*** WORKING DATA Section Begins ***

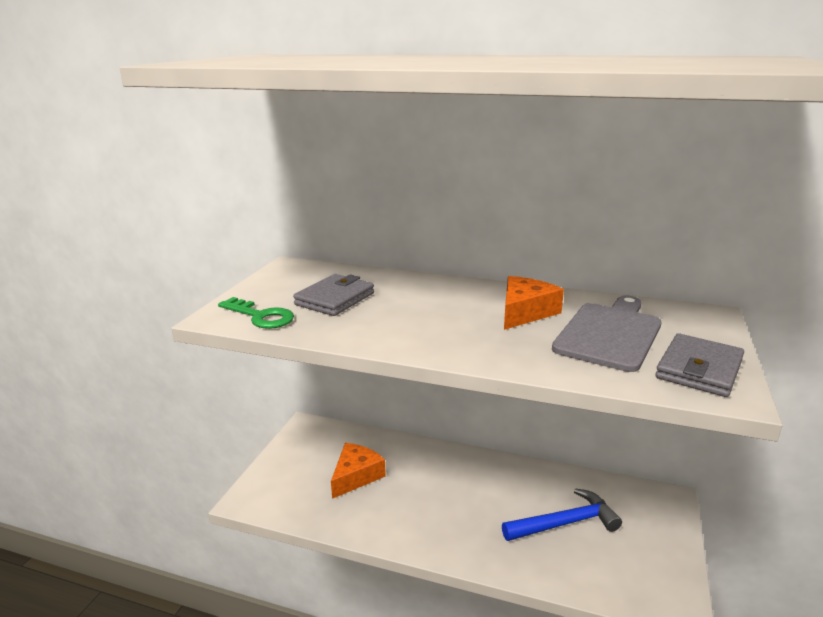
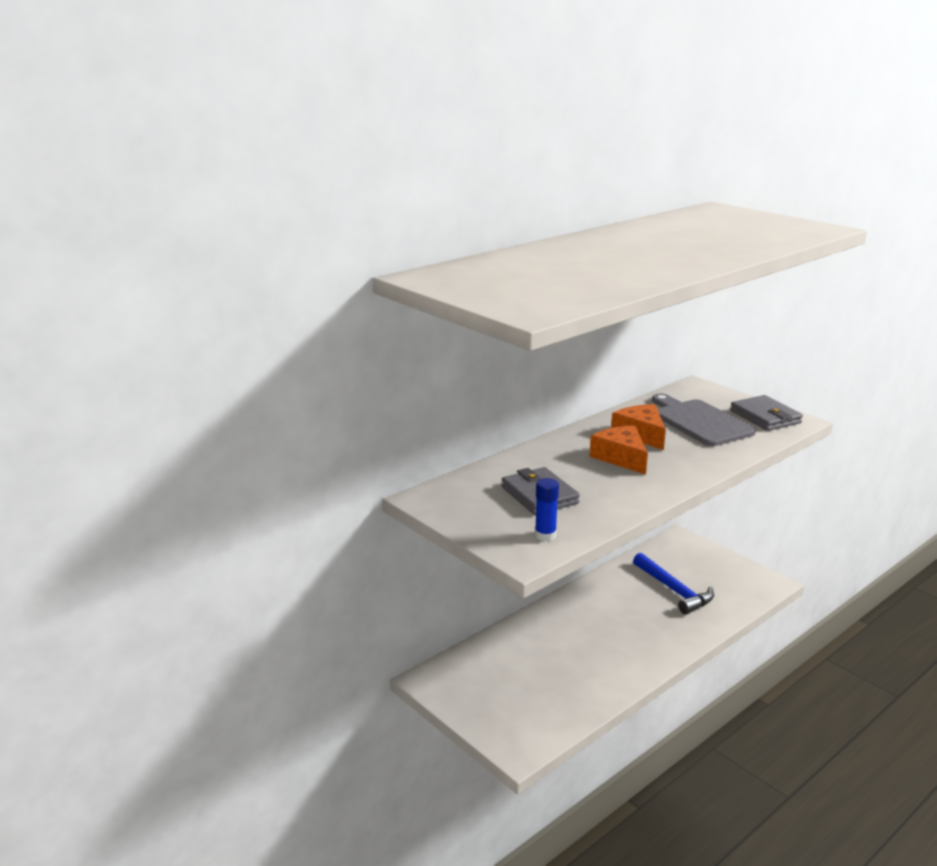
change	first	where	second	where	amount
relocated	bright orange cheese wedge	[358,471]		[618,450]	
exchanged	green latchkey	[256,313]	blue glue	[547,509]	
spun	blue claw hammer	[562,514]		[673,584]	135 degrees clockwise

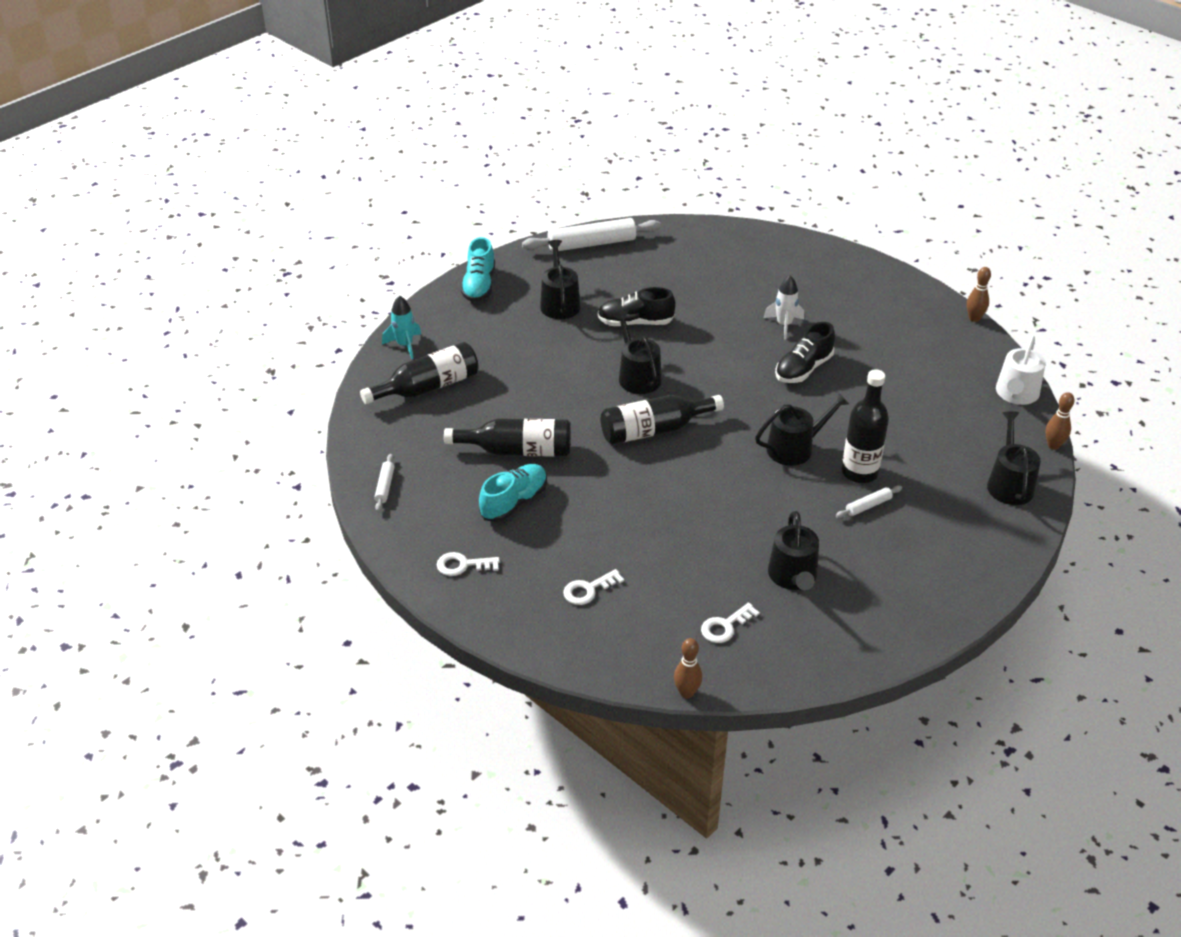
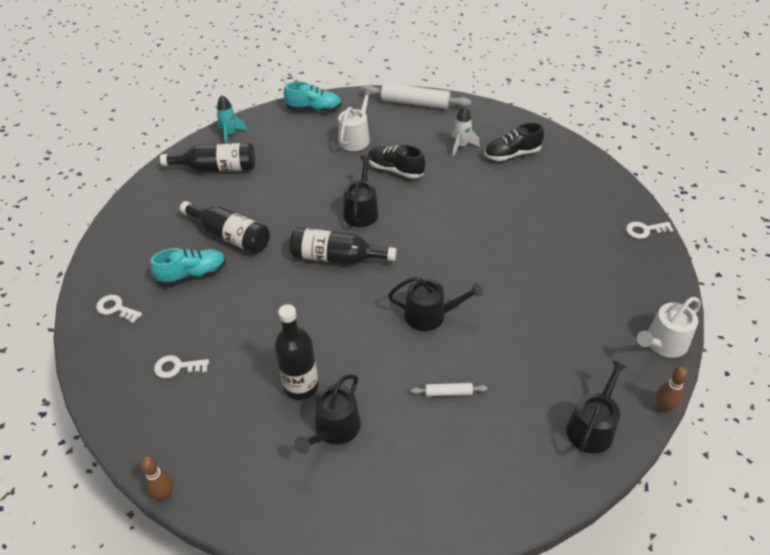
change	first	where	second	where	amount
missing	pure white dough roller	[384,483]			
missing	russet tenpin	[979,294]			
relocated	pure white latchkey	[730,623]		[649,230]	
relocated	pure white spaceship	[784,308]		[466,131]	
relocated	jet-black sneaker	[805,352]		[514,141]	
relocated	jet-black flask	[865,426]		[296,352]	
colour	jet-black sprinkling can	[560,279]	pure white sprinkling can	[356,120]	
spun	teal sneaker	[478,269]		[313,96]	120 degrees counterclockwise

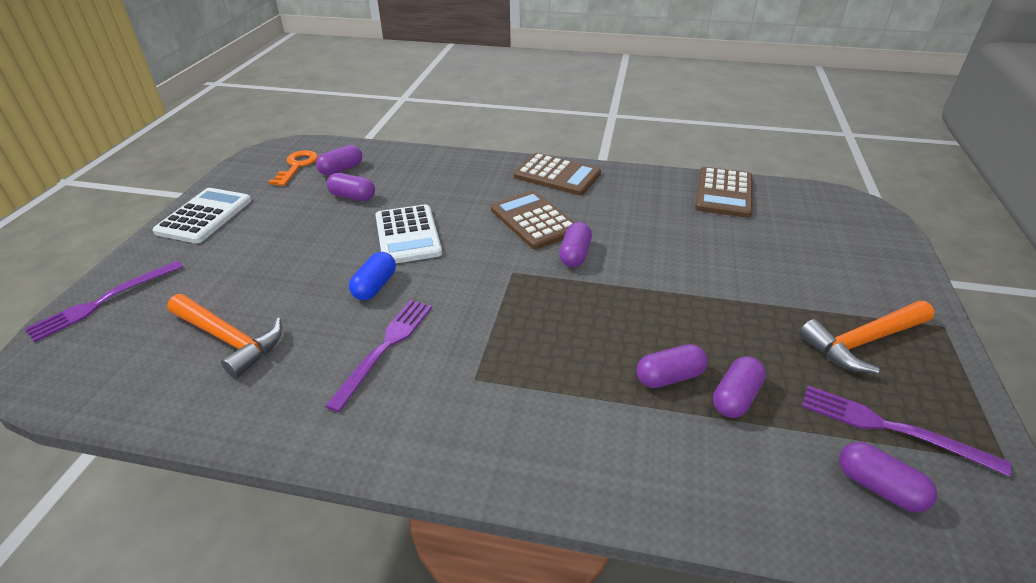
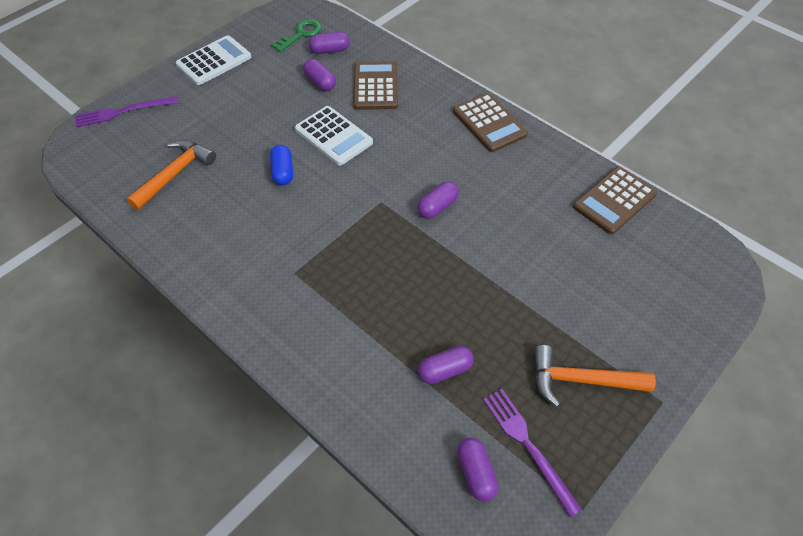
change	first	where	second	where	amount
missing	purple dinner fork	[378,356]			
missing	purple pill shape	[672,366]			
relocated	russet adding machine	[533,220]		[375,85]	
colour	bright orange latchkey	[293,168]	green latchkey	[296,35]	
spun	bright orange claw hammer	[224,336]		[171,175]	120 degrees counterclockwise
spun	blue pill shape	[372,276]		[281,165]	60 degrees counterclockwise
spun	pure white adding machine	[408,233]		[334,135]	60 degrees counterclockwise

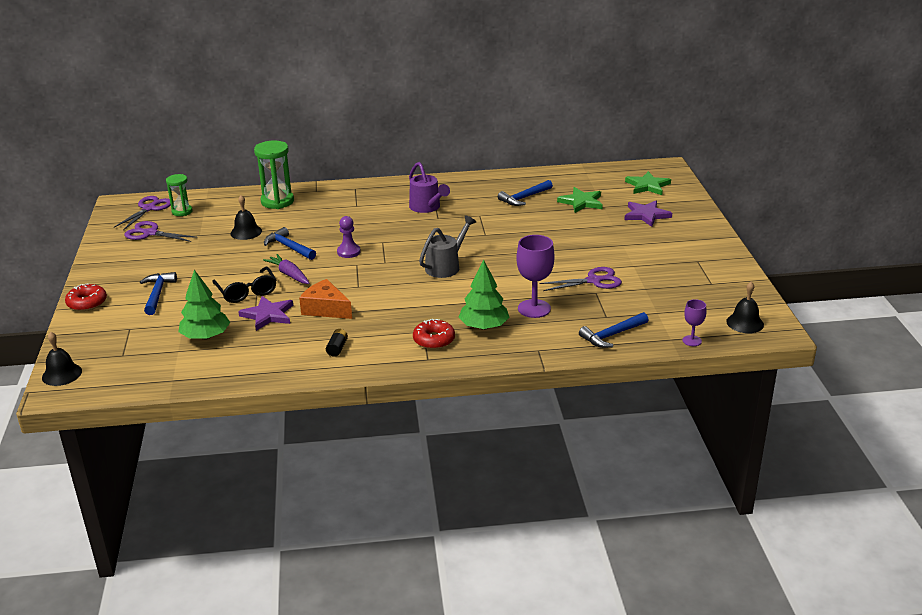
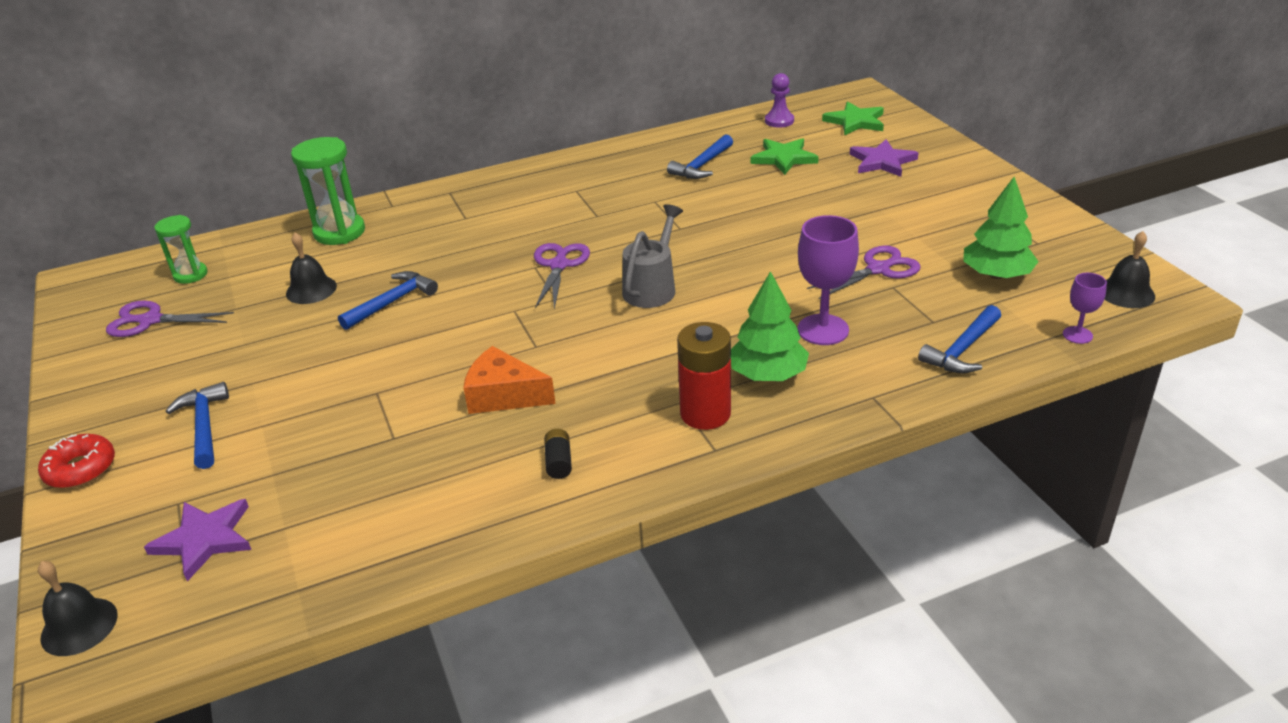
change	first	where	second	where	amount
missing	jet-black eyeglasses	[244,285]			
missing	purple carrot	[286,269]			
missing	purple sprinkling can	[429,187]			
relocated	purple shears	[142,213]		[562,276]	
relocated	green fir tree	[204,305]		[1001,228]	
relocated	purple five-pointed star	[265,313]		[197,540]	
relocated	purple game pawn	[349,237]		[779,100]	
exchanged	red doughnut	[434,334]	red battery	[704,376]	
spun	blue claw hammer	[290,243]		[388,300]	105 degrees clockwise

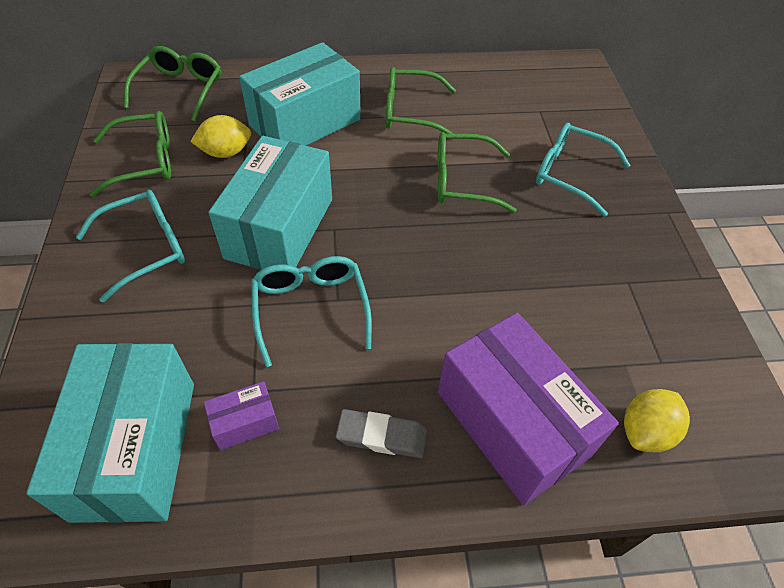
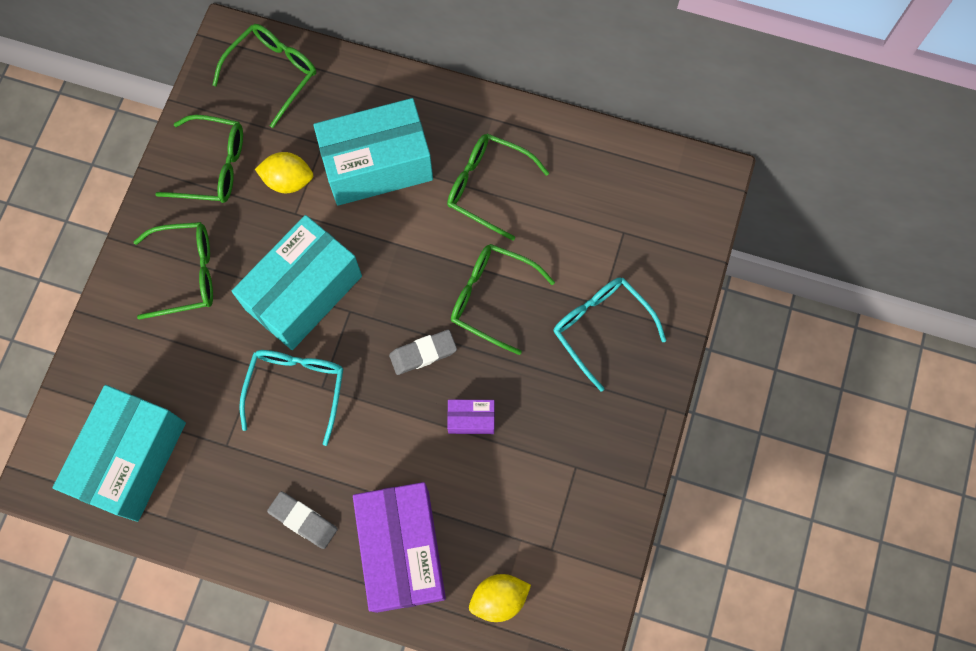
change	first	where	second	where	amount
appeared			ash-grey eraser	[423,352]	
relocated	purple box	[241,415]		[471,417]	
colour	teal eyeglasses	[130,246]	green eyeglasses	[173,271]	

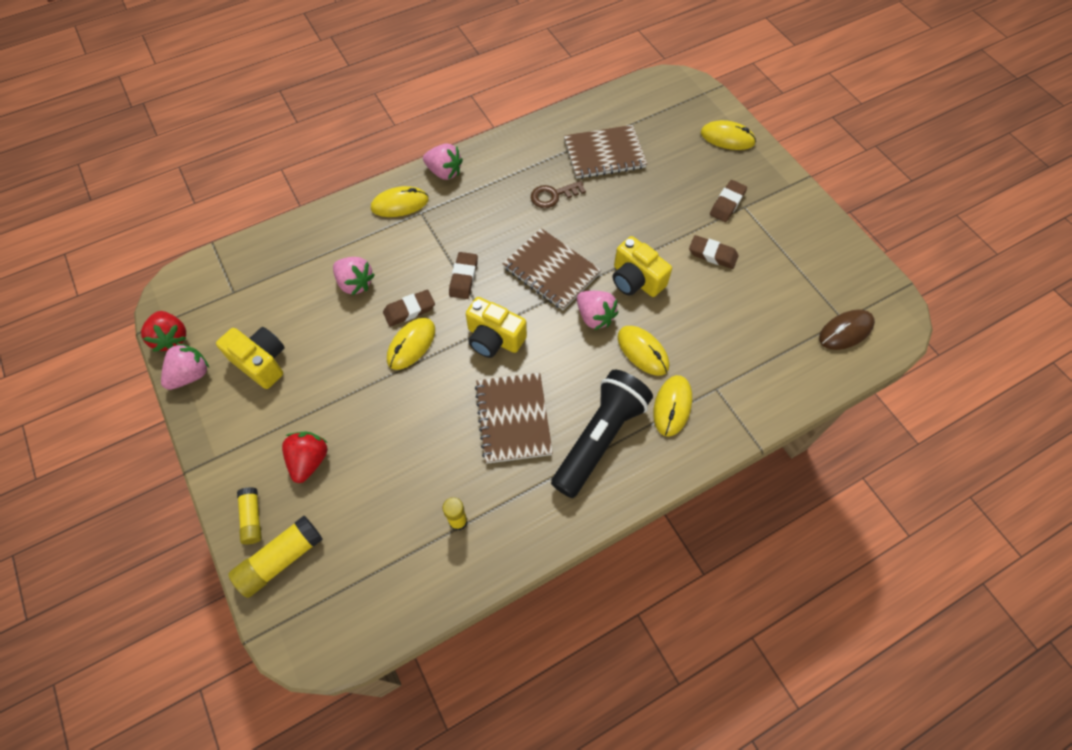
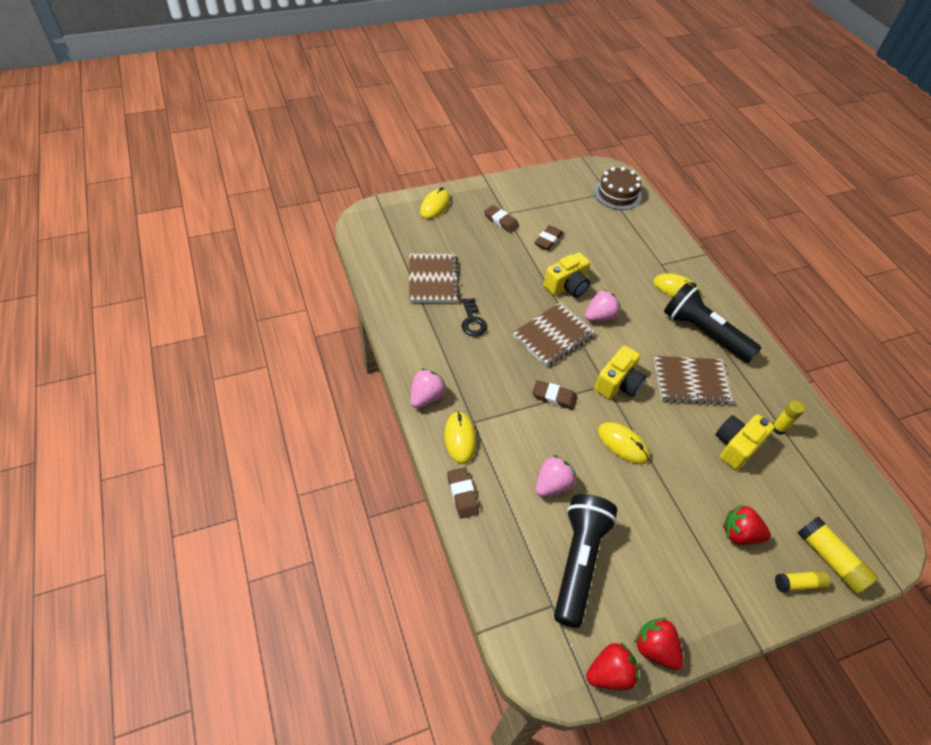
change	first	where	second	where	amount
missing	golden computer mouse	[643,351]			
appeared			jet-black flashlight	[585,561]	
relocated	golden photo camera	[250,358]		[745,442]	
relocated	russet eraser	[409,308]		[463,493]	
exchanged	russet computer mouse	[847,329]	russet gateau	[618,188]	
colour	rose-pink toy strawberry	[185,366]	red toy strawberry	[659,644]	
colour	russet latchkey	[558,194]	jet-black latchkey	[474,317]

*** WORKING DATA Section Ends ***

> WORK REQUIRED
Each entry is to be transcribed verbatim, and any picture in it is to be skipped.

> RESPONSE FOR THIS EXERCISE
change	first	where	second	where	amount
relocated	bright orange cheese wedge	[358,471]		[618,450]	
exchanged	green latchkey	[256,313]	blue glue	[547,509]	
spun	blue claw hammer	[562,514]		[673,584]	135 degrees clockwise

change	first	where	second	where	amount
missing	pure white dough roller	[384,483]			
missing	russet tenpin	[979,294]			
relocated	pure white latchkey	[730,623]		[649,230]	
relocated	pure white spaceship	[784,308]		[466,131]	
relocated	jet-black sneaker	[805,352]		[514,141]	
relocated	jet-black flask	[865,426]		[296,352]	
colour	jet-black sprinkling can	[560,279]	pure white sprinkling can	[356,120]	
spun	teal sneaker	[478,269]		[313,96]	120 degrees counterclockwise

change	first	where	second	where	amount
missing	purple dinner fork	[378,356]			
missing	purple pill shape	[672,366]			
relocated	russet adding machine	[533,220]		[375,85]	
colour	bright orange latchkey	[293,168]	green latchkey	[296,35]	
spun	bright orange claw hammer	[224,336]		[171,175]	120 degrees counterclockwise
spun	blue pill shape	[372,276]		[281,165]	60 degrees counterclockwise
spun	pure white adding machine	[408,233]		[334,135]	60 degrees counterclockwise

change	first	where	second	where	amount
missing	jet-black eyeglasses	[244,285]			
missing	purple carrot	[286,269]			
missing	purple sprinkling can	[429,187]			
relocated	purple shears	[142,213]		[562,276]	
relocated	green fir tree	[204,305]		[1001,228]	
relocated	purple five-pointed star	[265,313]		[197,540]	
relocated	purple game pawn	[349,237]		[779,100]	
exchanged	red doughnut	[434,334]	red battery	[704,376]	
spun	blue claw hammer	[290,243]		[388,300]	105 degrees clockwise

change	first	where	second	where	amount
appeared			ash-grey eraser	[423,352]	
relocated	purple box	[241,415]		[471,417]	
colour	teal eyeglasses	[130,246]	green eyeglasses	[173,271]	

change	first	where	second	where	amount
missing	golden computer mouse	[643,351]			
appeared			jet-black flashlight	[585,561]	
relocated	golden photo camera	[250,358]		[745,442]	
relocated	russet eraser	[409,308]		[463,493]	
exchanged	russet computer mouse	[847,329]	russet gateau	[618,188]	
colour	rose-pink toy strawberry	[185,366]	red toy strawberry	[659,644]	
colour	russet latchkey	[558,194]	jet-black latchkey	[474,317]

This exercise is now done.